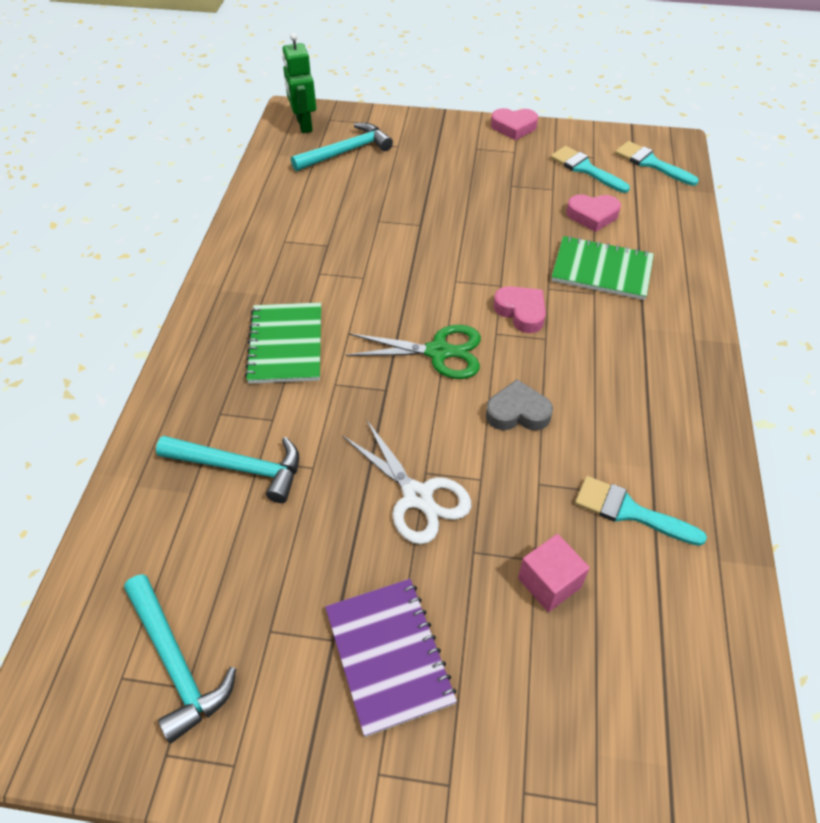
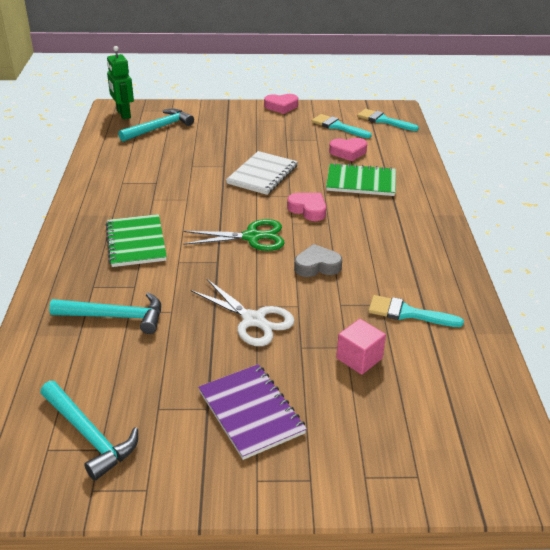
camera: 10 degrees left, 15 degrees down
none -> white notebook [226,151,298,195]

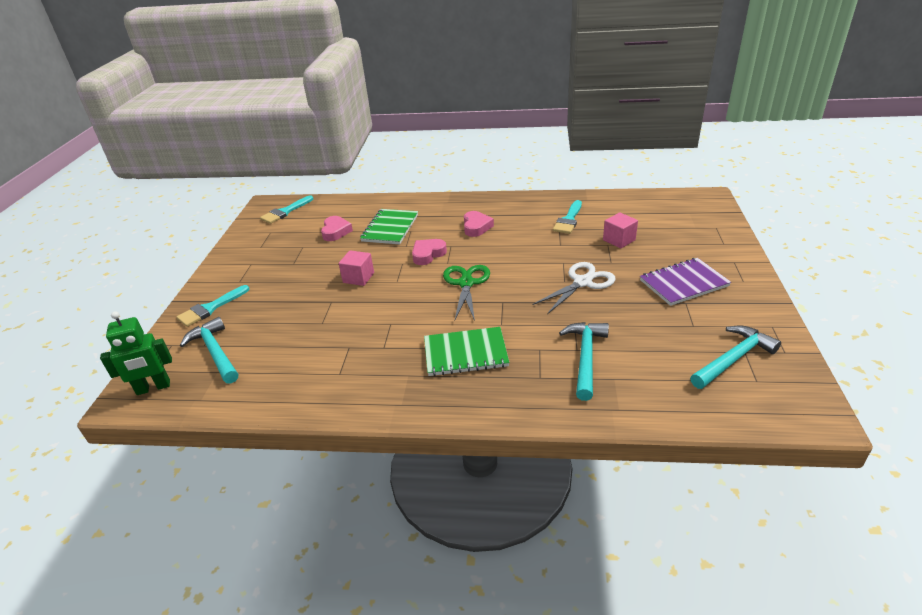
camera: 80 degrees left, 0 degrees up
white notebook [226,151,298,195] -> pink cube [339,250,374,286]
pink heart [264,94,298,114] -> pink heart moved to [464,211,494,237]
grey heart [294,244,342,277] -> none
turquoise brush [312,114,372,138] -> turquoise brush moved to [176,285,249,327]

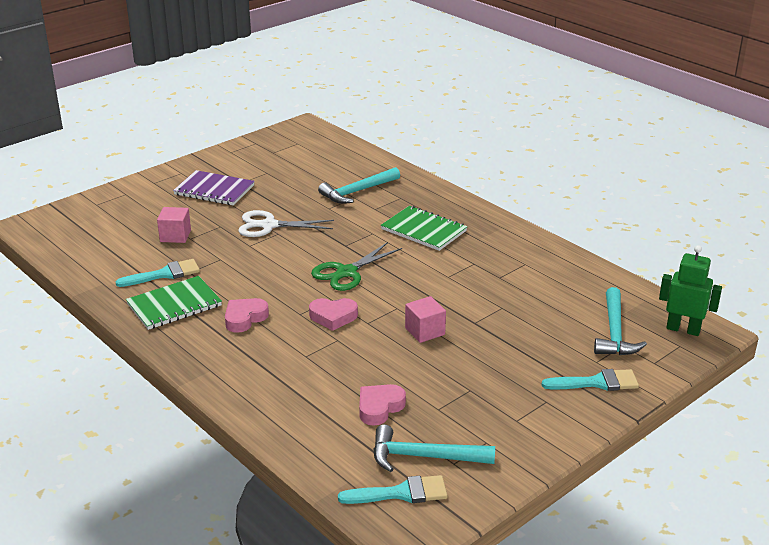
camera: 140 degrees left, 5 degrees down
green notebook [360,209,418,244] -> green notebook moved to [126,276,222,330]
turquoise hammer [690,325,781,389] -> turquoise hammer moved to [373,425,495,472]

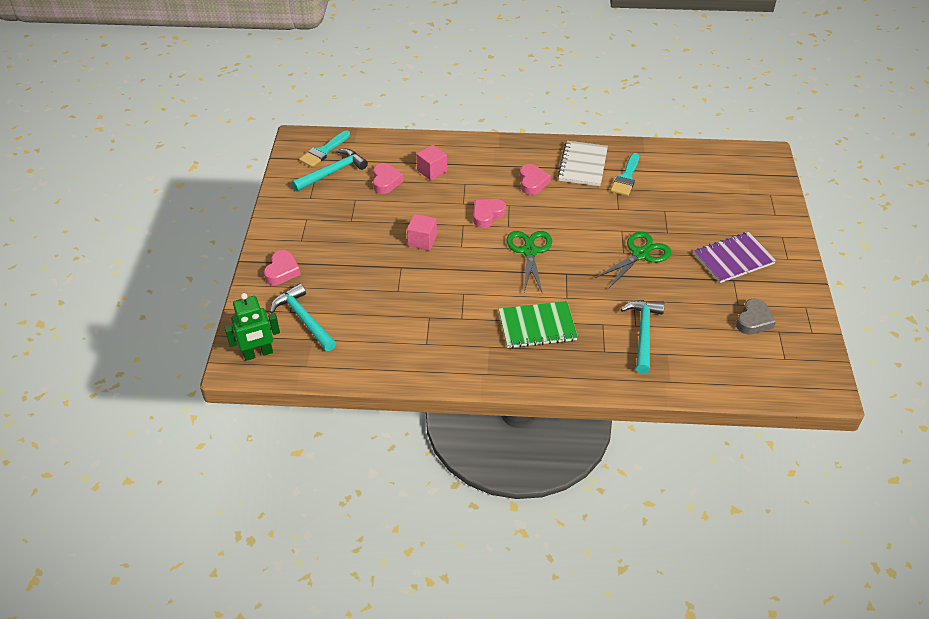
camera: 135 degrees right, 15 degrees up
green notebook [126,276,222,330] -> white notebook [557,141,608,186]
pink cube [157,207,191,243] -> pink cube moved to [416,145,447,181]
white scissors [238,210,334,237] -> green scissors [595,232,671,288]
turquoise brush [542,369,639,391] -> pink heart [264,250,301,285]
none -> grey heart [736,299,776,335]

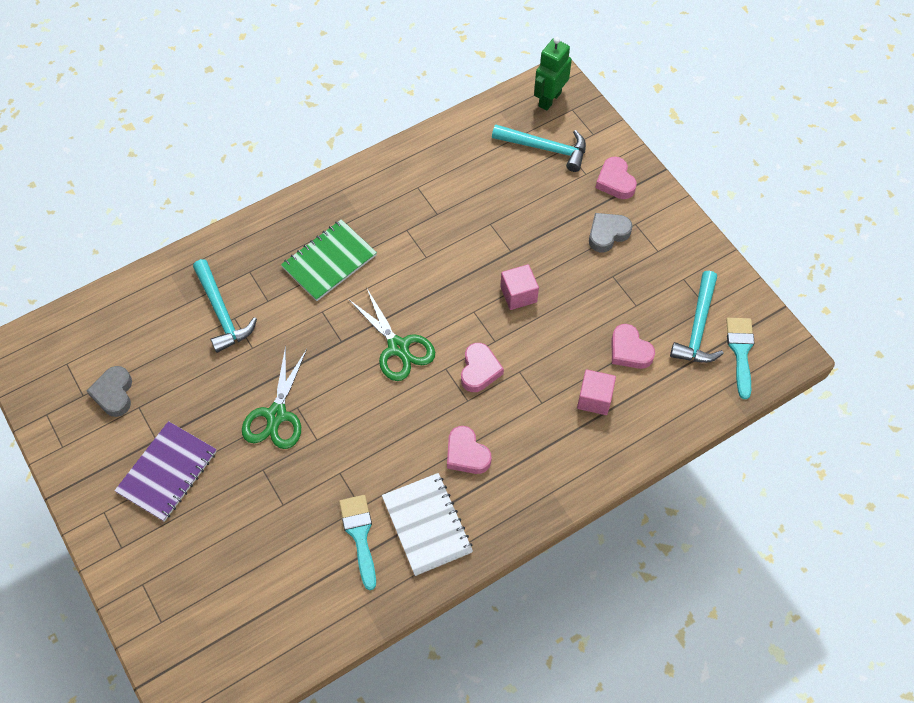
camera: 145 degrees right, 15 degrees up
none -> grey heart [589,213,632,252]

* * *

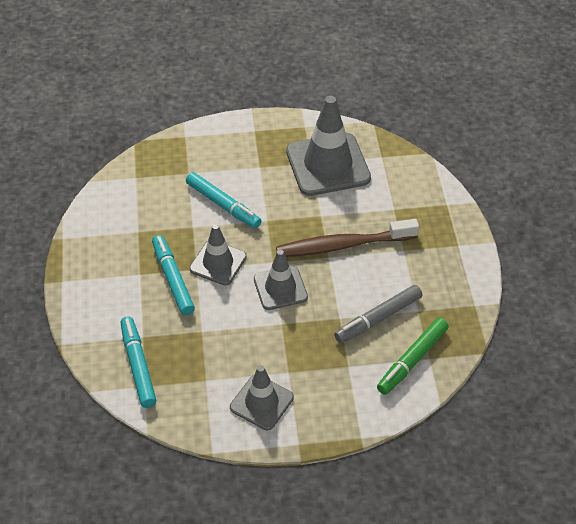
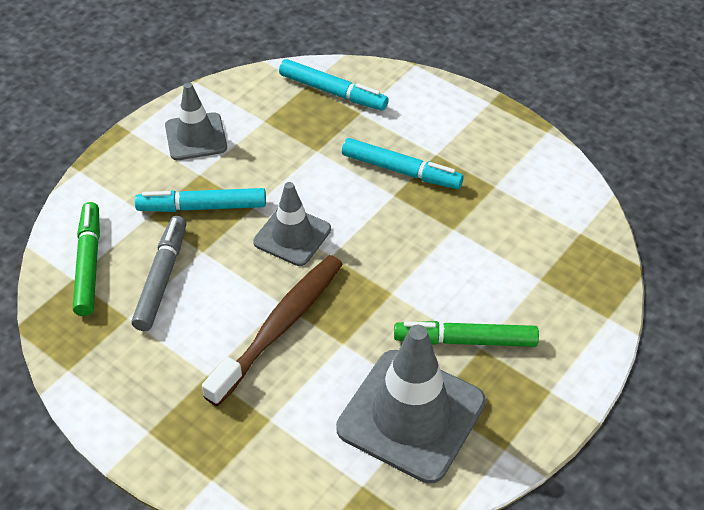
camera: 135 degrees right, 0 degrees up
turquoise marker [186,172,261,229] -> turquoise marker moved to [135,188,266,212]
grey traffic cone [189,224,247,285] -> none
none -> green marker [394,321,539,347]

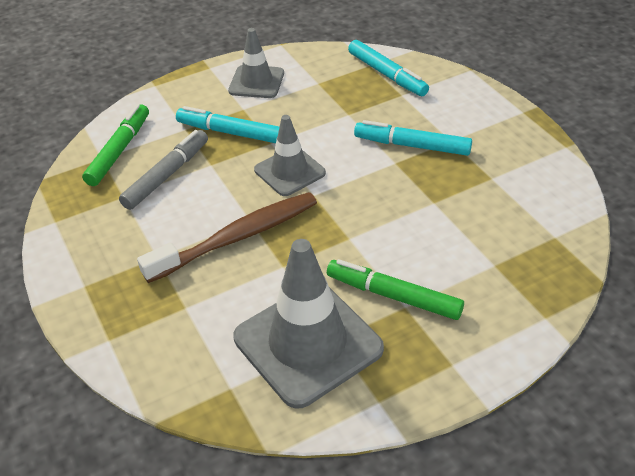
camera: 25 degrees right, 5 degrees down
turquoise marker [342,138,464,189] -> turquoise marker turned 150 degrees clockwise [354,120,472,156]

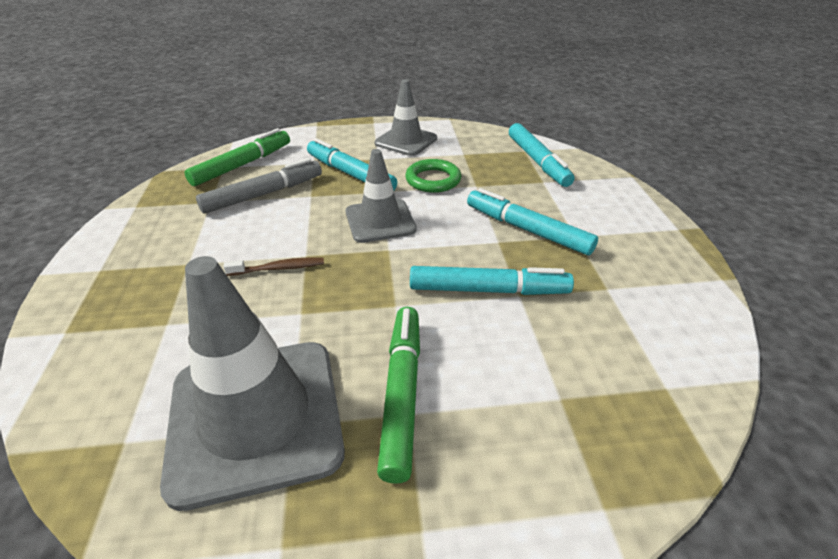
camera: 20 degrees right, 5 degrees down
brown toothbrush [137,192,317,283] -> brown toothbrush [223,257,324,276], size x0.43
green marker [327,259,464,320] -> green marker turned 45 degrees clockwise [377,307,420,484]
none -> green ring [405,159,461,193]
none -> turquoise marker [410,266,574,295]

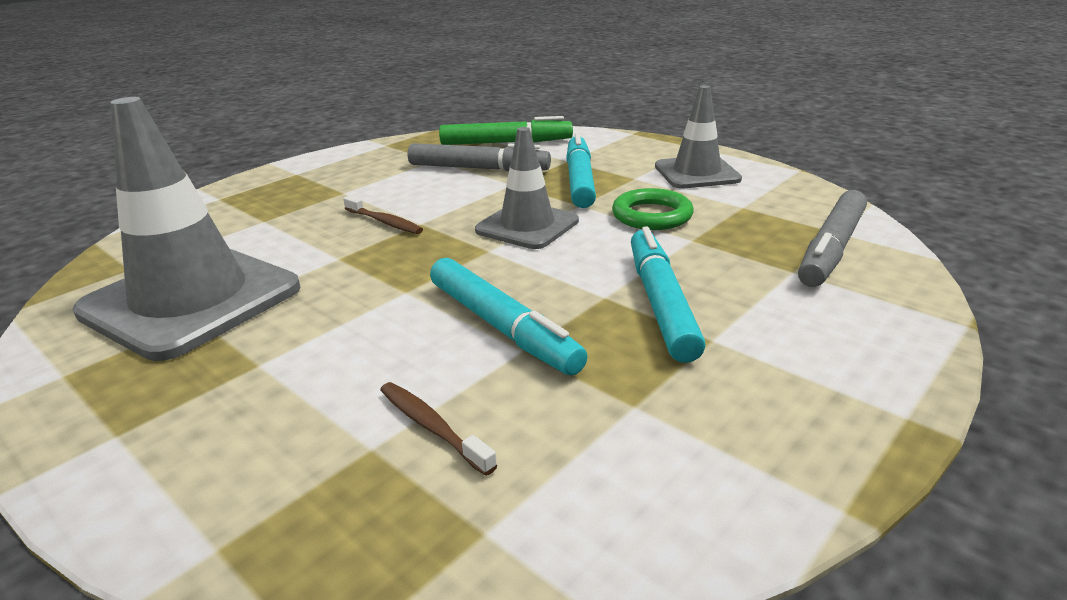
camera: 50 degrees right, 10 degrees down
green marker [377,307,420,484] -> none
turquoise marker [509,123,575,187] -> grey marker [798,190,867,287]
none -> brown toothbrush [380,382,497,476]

● **Exercise description**:
Each line of the data above that contains the word "camera" counts once; report the total and add nothing.

● **Reply to the exercise**:
9